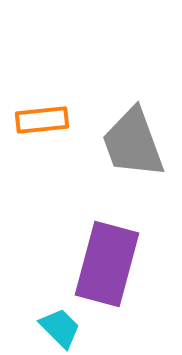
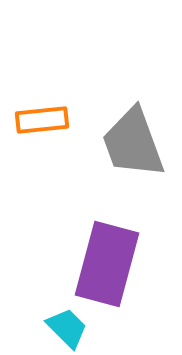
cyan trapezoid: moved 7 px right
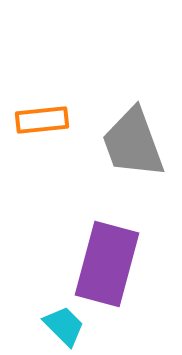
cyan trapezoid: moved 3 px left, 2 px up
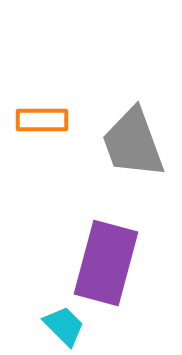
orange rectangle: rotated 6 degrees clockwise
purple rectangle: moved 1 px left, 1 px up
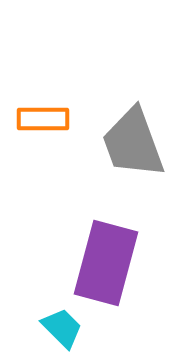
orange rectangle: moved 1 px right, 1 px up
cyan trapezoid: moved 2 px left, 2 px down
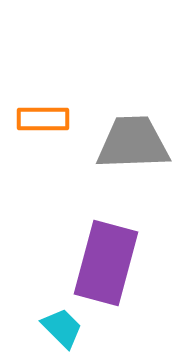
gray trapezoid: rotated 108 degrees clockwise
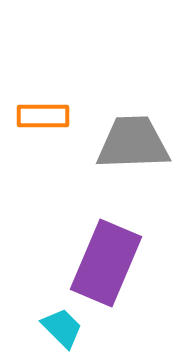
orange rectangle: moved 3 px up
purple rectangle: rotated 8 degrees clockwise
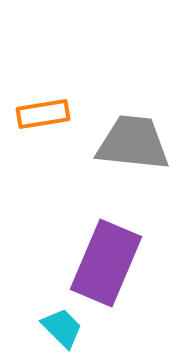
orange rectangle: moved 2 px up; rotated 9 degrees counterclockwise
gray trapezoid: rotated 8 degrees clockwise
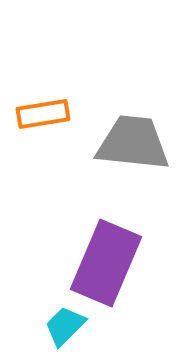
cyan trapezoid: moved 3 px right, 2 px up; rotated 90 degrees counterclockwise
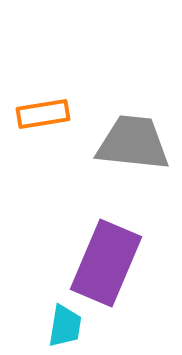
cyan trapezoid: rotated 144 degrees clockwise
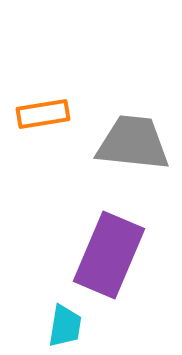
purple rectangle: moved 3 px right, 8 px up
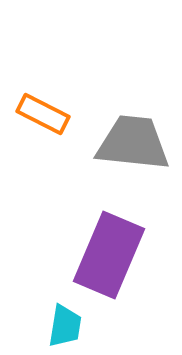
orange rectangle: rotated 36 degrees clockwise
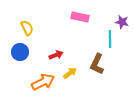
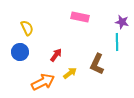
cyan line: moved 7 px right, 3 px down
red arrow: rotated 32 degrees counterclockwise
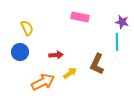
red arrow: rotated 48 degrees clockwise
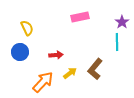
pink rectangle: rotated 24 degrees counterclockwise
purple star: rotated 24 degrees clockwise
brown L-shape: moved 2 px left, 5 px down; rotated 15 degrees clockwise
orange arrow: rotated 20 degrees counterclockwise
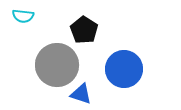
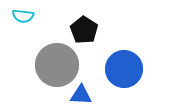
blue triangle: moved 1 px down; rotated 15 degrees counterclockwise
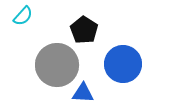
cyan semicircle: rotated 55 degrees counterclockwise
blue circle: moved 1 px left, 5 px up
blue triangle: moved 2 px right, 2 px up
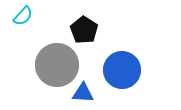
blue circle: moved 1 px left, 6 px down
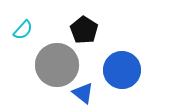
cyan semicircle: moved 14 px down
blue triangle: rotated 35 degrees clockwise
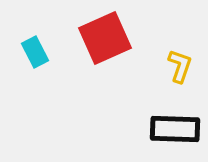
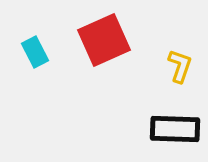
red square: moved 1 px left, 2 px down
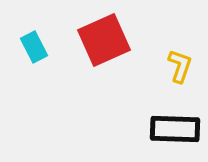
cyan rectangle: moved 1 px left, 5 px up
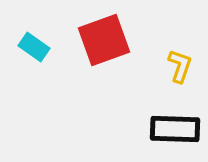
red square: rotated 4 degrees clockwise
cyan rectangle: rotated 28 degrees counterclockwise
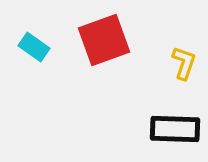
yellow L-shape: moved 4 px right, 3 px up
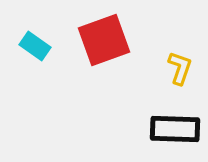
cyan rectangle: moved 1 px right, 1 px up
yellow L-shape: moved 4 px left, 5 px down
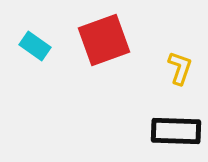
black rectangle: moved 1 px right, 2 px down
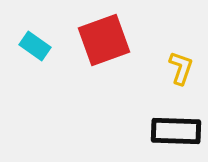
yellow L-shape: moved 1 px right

········

§ AIM OF THE EXERCISE
Please give back every line of the entries above word for word, leaving out the pictures.

§ THE SOLUTION
cyan trapezoid: moved 7 px right
cyan trapezoid: moved 3 px left, 2 px up
orange rectangle: rotated 6 degrees clockwise
purple rectangle: moved 1 px left, 1 px up
orange rectangle: moved 1 px right, 1 px up
cyan trapezoid: moved 2 px left, 2 px down
gray trapezoid: rotated 108 degrees clockwise
orange rectangle: moved 3 px up
purple rectangle: rotated 8 degrees clockwise
orange rectangle: moved 2 px up; rotated 9 degrees counterclockwise
gray trapezoid: rotated 8 degrees clockwise
cyan trapezoid: moved 3 px right, 2 px up; rotated 90 degrees counterclockwise
cyan trapezoid: rotated 144 degrees clockwise
purple rectangle: moved 3 px right, 8 px up
orange rectangle: rotated 36 degrees clockwise
cyan line: moved 7 px right, 3 px down
red arrow: rotated 32 degrees counterclockwise
red arrow: rotated 48 degrees clockwise
pink rectangle: rotated 24 degrees counterclockwise
purple star: rotated 24 degrees clockwise
brown L-shape: moved 2 px left, 5 px down; rotated 15 degrees clockwise
orange arrow: rotated 20 degrees counterclockwise
blue triangle: moved 1 px down; rotated 15 degrees counterclockwise
cyan semicircle: rotated 55 degrees counterclockwise
blue circle: moved 1 px left, 5 px up
blue triangle: moved 2 px right, 2 px up
blue circle: moved 1 px left, 6 px down
cyan semicircle: moved 14 px down
blue triangle: rotated 35 degrees clockwise
red square: moved 1 px left, 2 px down
cyan rectangle: moved 1 px left, 5 px up
red square: rotated 4 degrees clockwise
cyan rectangle: rotated 28 degrees counterclockwise
yellow L-shape: moved 4 px right, 3 px up
cyan rectangle: moved 1 px right, 1 px up
yellow L-shape: moved 4 px left, 5 px down
black rectangle: moved 1 px right, 2 px down
yellow L-shape: moved 1 px right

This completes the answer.